<<<<

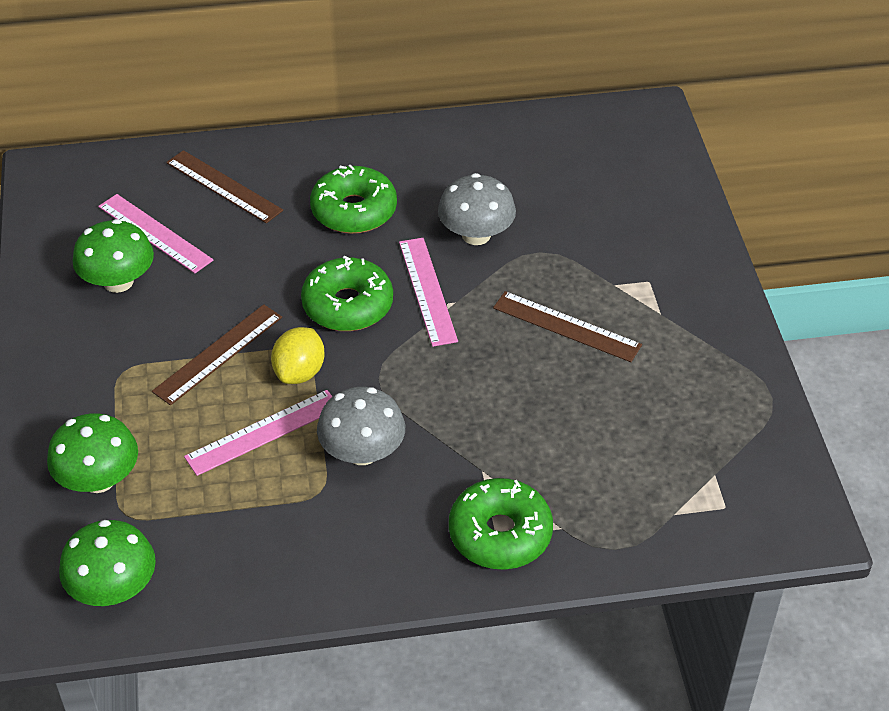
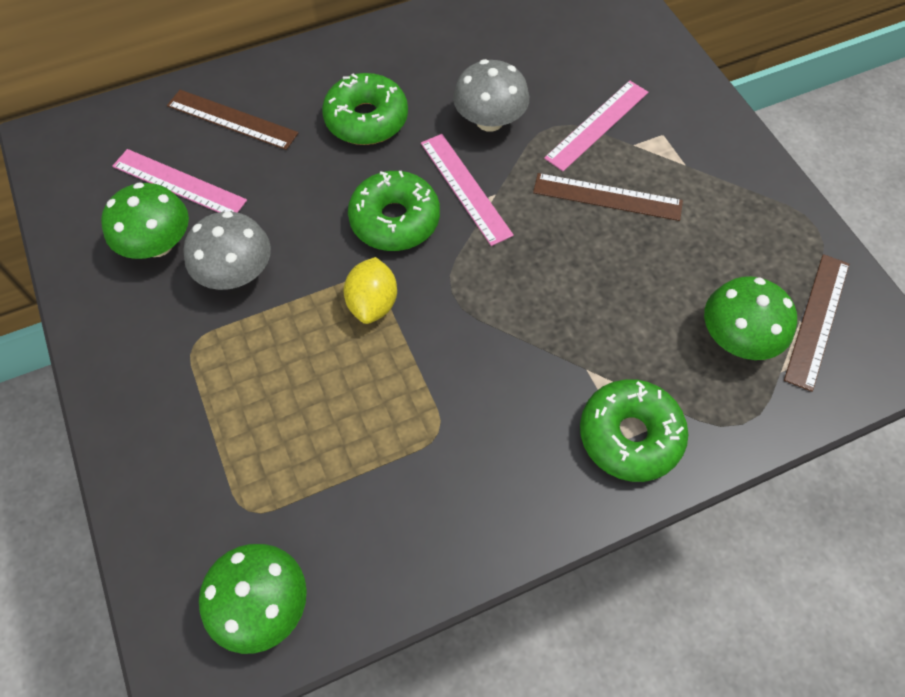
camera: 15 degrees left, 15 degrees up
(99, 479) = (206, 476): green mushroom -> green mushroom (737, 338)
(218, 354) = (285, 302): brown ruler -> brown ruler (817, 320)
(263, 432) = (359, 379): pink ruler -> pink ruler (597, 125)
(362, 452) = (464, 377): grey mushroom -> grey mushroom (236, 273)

>>>>
<<<<

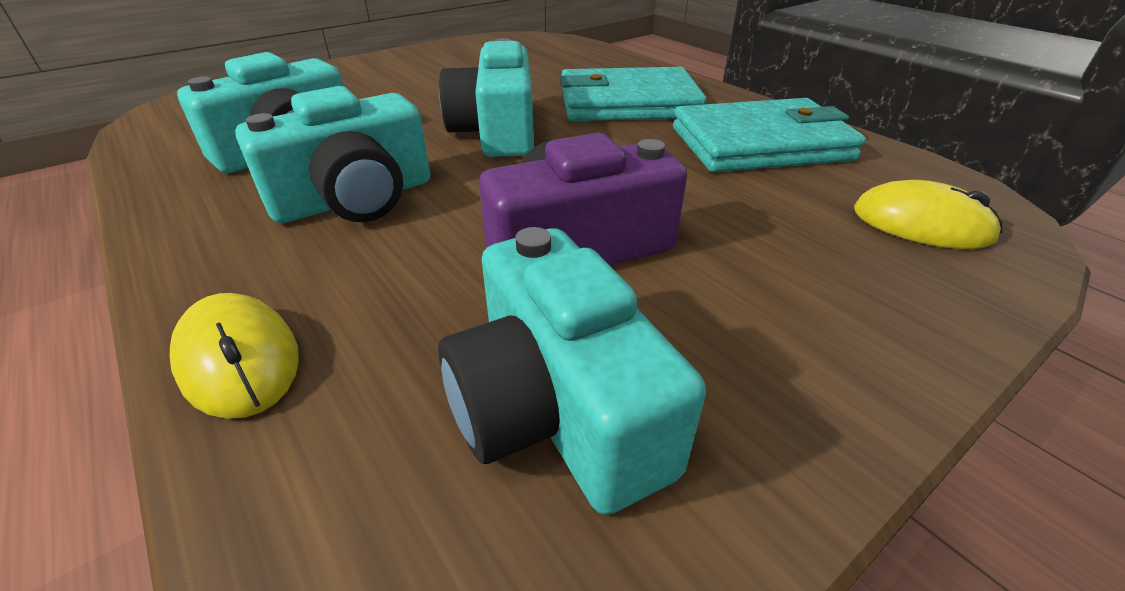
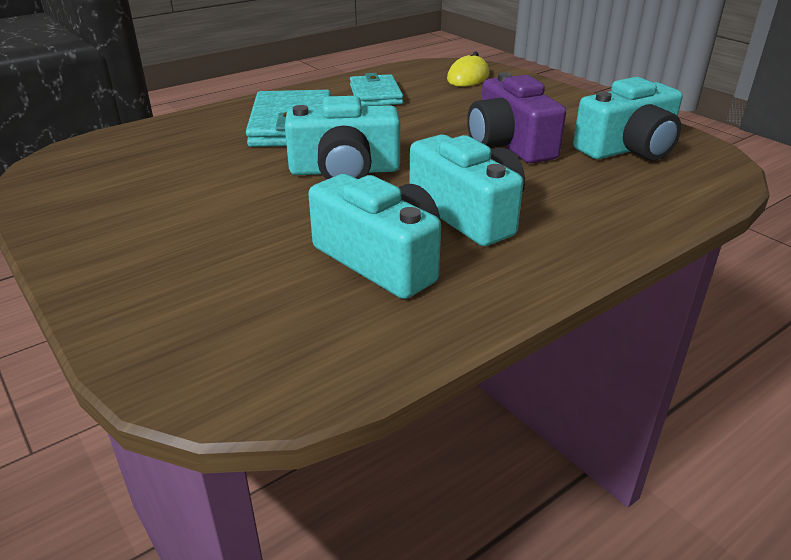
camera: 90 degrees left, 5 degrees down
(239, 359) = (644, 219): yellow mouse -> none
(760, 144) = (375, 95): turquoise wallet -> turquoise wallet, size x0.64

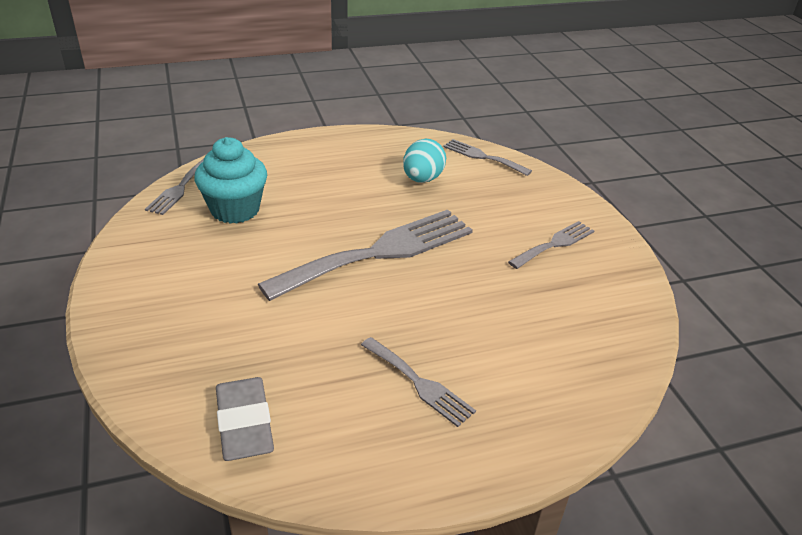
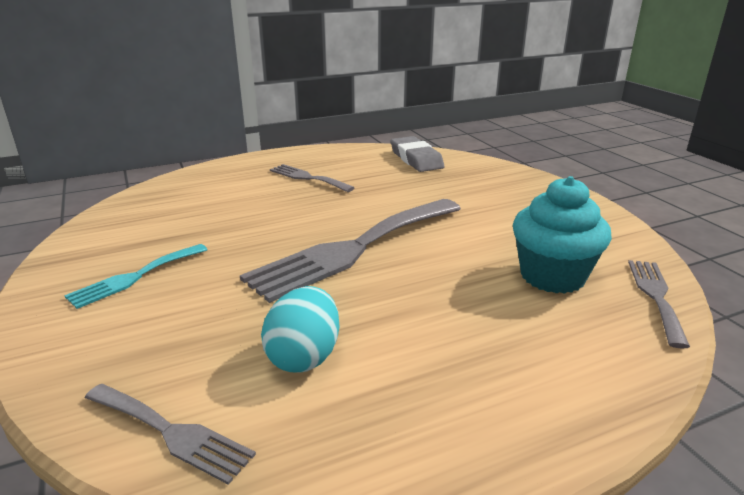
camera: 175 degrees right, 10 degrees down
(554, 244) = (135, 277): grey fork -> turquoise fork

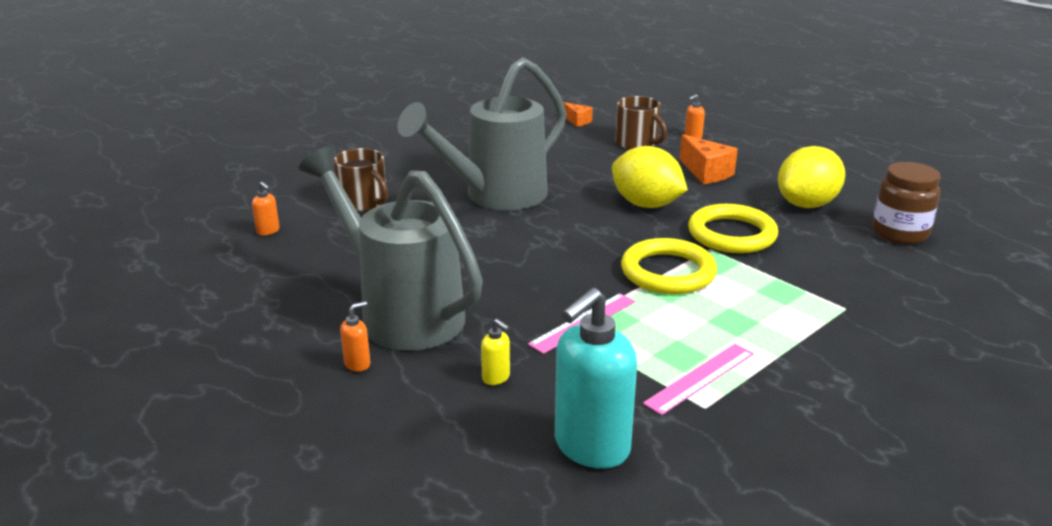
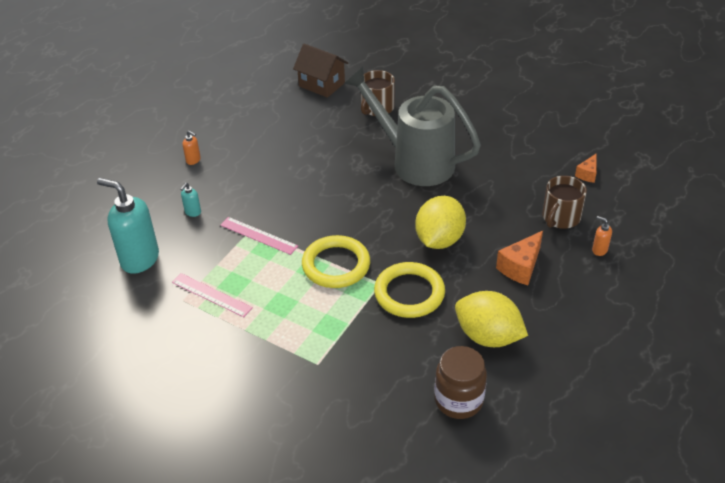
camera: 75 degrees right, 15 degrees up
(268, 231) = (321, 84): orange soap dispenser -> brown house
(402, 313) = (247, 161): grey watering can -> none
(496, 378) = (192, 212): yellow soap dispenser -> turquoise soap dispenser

>>>>
<<<<

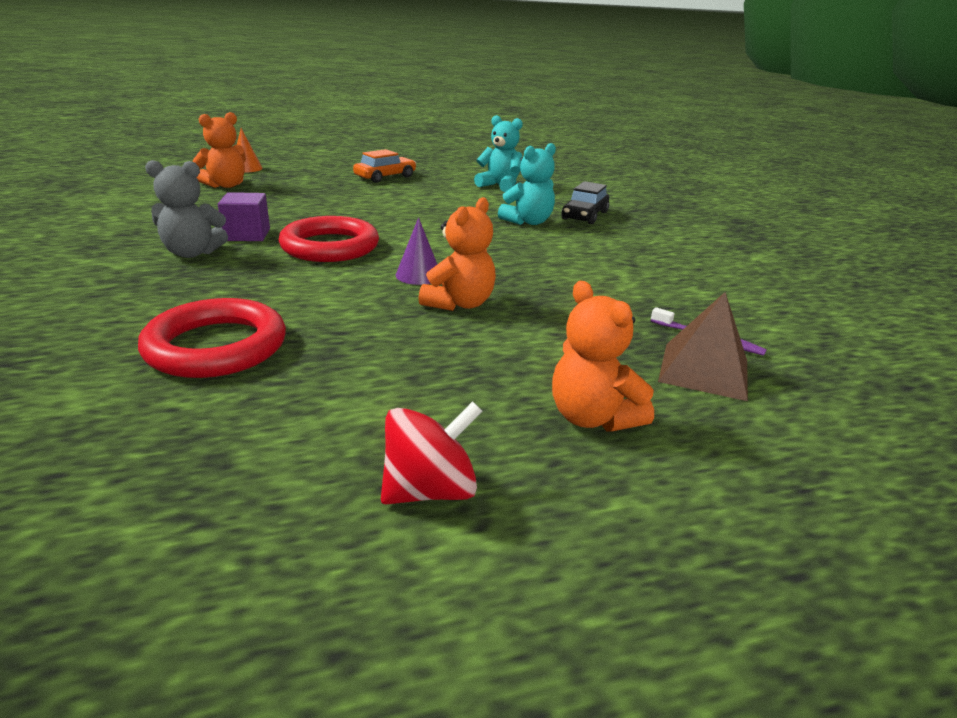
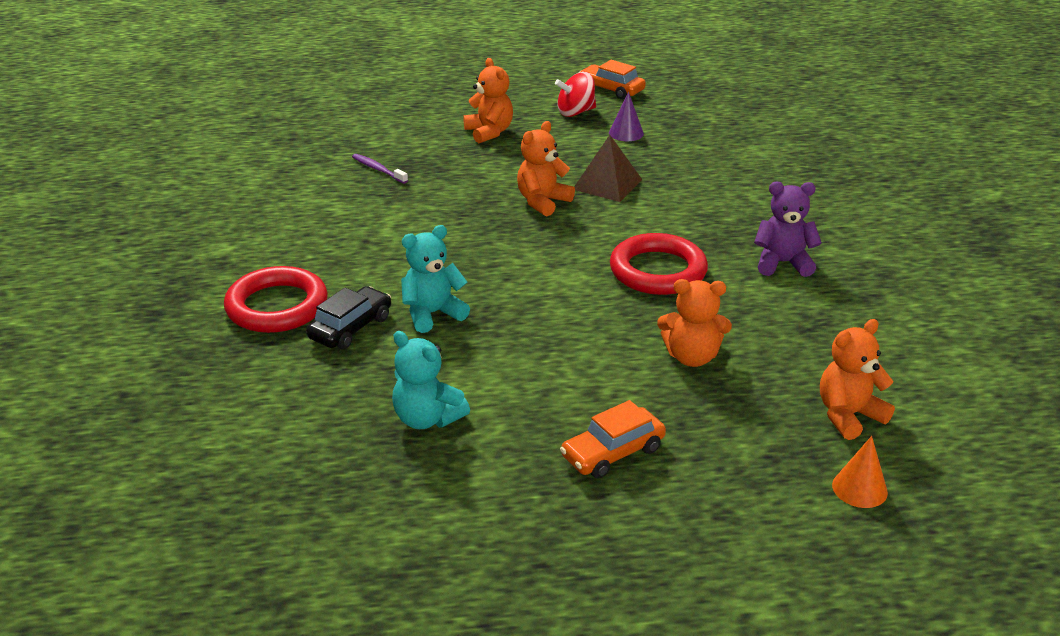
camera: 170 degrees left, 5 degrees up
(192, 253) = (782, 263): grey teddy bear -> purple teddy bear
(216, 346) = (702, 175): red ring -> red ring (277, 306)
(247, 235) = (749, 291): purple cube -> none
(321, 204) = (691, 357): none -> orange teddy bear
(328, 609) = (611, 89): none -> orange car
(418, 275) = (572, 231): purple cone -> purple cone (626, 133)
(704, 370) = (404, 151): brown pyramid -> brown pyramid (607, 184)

>>>>

▸ **EXERCISE DETAILS**
Search the records above for the string "camera". Copy every line that contains it.

▸ **RESPONSE FOR THIS EXERCISE**
camera: 15 degrees left, 15 degrees up
camera: 90 degrees left, 5 degrees down
camera: 175 degrees right, 10 degrees down
camera: 75 degrees right, 15 degrees up
camera: 170 degrees left, 5 degrees up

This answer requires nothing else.